[start Exercise inputs]
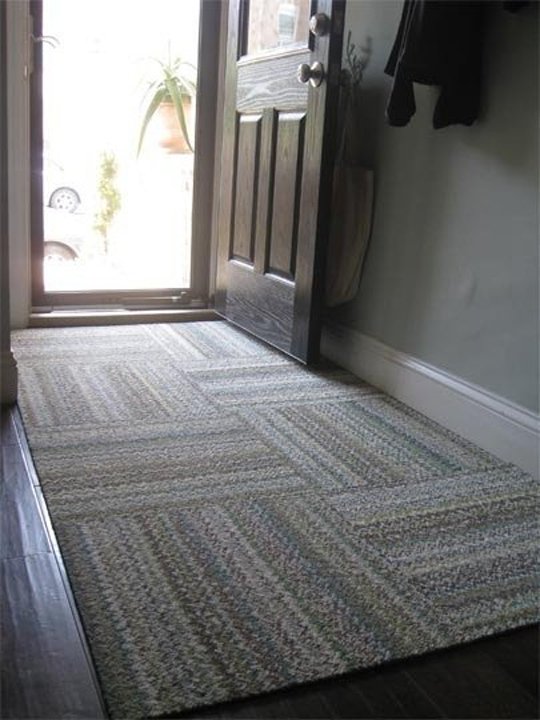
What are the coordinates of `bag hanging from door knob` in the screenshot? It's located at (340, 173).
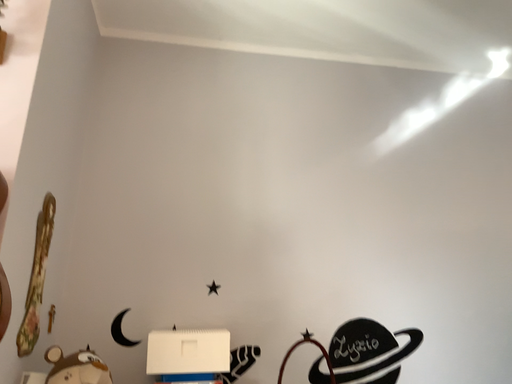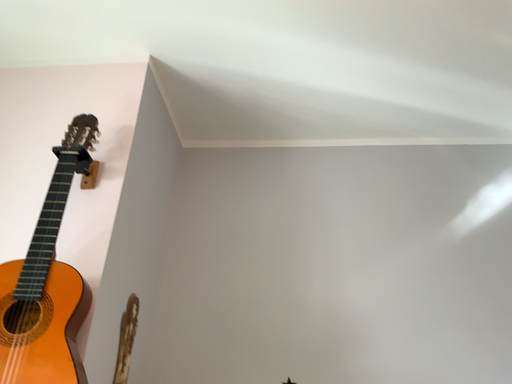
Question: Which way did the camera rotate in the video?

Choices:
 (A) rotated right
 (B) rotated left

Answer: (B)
[end Exercise inputs]
[start Exercise inputs]
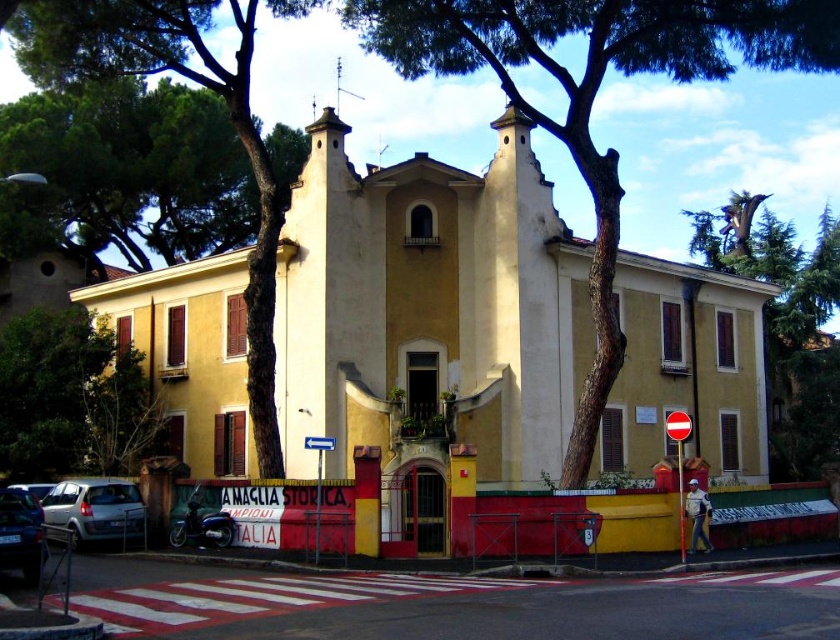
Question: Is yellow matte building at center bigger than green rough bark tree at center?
[end Exercise inputs]
[start Exercise inputs]
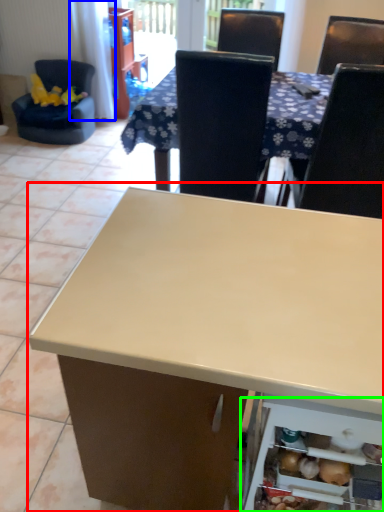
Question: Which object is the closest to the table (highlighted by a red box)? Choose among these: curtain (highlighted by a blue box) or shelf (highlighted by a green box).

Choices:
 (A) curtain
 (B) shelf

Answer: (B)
[end Exercise inputs]
Do this ::
Quote the lines of the records starting at the line that contains "What are the" and ending at the line that contains "(B) rotated left", both included, and leave the pictures out of your answer.

Written reply ::
What are the coordinates of `bag hanging from door knob` in the screenshot? It's located at (340, 173).
Question: Which way did the camera rotate in the video?

Choices:
 (A) rotated right
 (B) rotated left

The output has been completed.